• [WHAT THE TASK ASKS]: The expected response is an exact repetition of every record, with images excluded.

• [Image sequences with motion text]:
- Opening Delimiter -
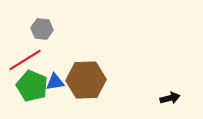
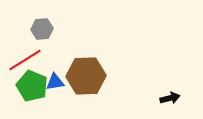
gray hexagon: rotated 10 degrees counterclockwise
brown hexagon: moved 4 px up
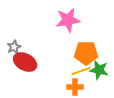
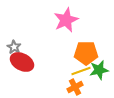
pink star: moved 2 px left; rotated 15 degrees counterclockwise
gray star: rotated 16 degrees counterclockwise
red ellipse: moved 3 px left
green star: rotated 24 degrees counterclockwise
orange cross: rotated 28 degrees counterclockwise
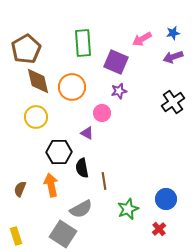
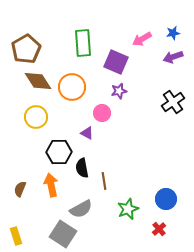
brown diamond: rotated 20 degrees counterclockwise
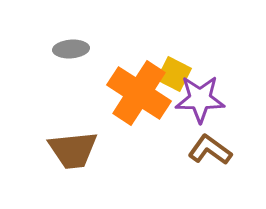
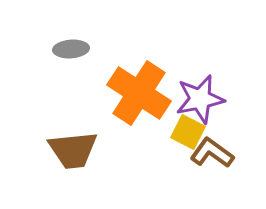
yellow square: moved 14 px right, 58 px down
purple star: rotated 12 degrees counterclockwise
brown L-shape: moved 2 px right, 3 px down
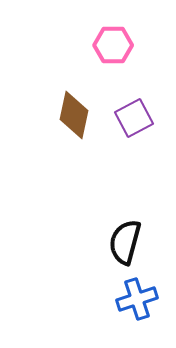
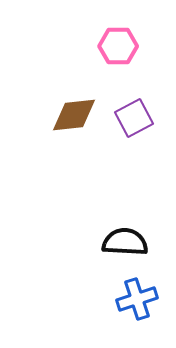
pink hexagon: moved 5 px right, 1 px down
brown diamond: rotated 72 degrees clockwise
black semicircle: rotated 78 degrees clockwise
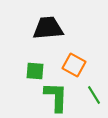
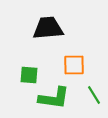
orange square: rotated 30 degrees counterclockwise
green square: moved 6 px left, 4 px down
green L-shape: moved 2 px left, 1 px down; rotated 96 degrees clockwise
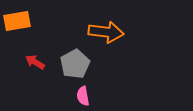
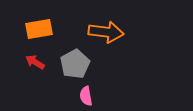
orange rectangle: moved 22 px right, 8 px down
pink semicircle: moved 3 px right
- Closing Delimiter -
• [WRITTEN SOLUTION]:
gray hexagon: rotated 10 degrees counterclockwise
brown hexagon: moved 4 px up
pink star: moved 2 px left; rotated 15 degrees counterclockwise
gray star: rotated 16 degrees counterclockwise
red ellipse: moved 3 px left
green star: rotated 24 degrees counterclockwise
orange cross: rotated 28 degrees counterclockwise
brown diamond: rotated 20 degrees counterclockwise
yellow square: moved 14 px right, 58 px down
purple star: rotated 12 degrees counterclockwise
brown L-shape: moved 2 px right, 3 px down
pink hexagon: moved 5 px right, 1 px down
brown diamond: rotated 72 degrees clockwise
black semicircle: rotated 78 degrees clockwise
orange square: rotated 30 degrees counterclockwise
green square: moved 6 px left, 4 px down
green L-shape: moved 2 px left, 1 px down; rotated 96 degrees clockwise
orange rectangle: moved 22 px right, 8 px down
pink semicircle: moved 3 px right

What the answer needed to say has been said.